* **AIM OF THE TASK**: Render the data below as a JSON list of strings, one string per line, skipping blank lines. Leave the pictures out of the answer.

Recorded data

⟨

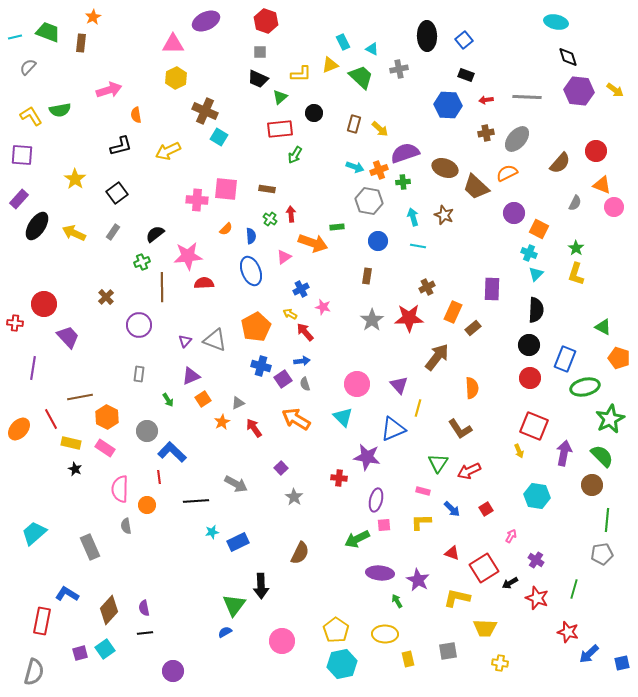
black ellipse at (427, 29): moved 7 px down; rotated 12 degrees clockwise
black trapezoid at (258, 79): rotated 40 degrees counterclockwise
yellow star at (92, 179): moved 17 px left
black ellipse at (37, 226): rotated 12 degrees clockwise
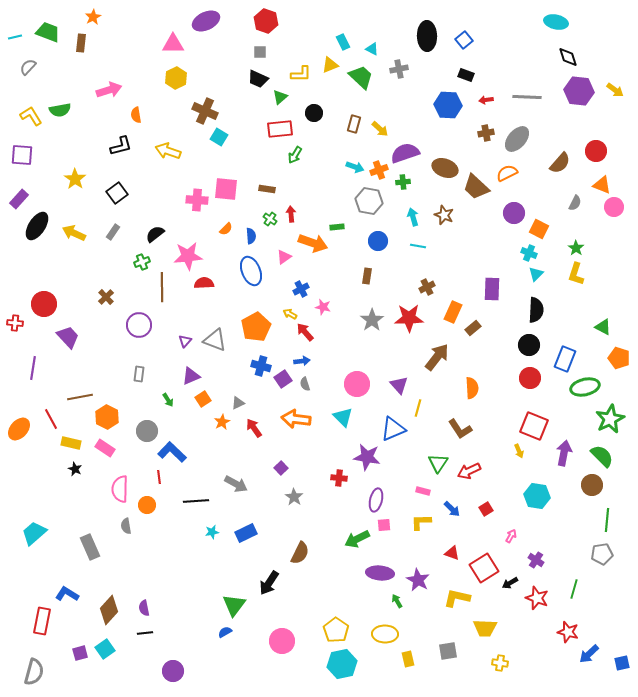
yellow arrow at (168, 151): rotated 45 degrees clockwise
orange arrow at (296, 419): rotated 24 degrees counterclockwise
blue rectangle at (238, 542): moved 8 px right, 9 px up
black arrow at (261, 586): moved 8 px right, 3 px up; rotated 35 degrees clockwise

⟩

* **RESPONSE**:
[
  "black ellipse at (427, 29): moved 7 px down; rotated 12 degrees clockwise",
  "black trapezoid at (258, 79): rotated 40 degrees counterclockwise",
  "yellow star at (92, 179): moved 17 px left",
  "black ellipse at (37, 226): rotated 12 degrees clockwise",
  "yellow arrow at (168, 151): rotated 45 degrees clockwise",
  "orange arrow at (296, 419): rotated 24 degrees counterclockwise",
  "blue rectangle at (238, 542): moved 8 px right, 9 px up",
  "black arrow at (261, 586): moved 8 px right, 3 px up; rotated 35 degrees clockwise"
]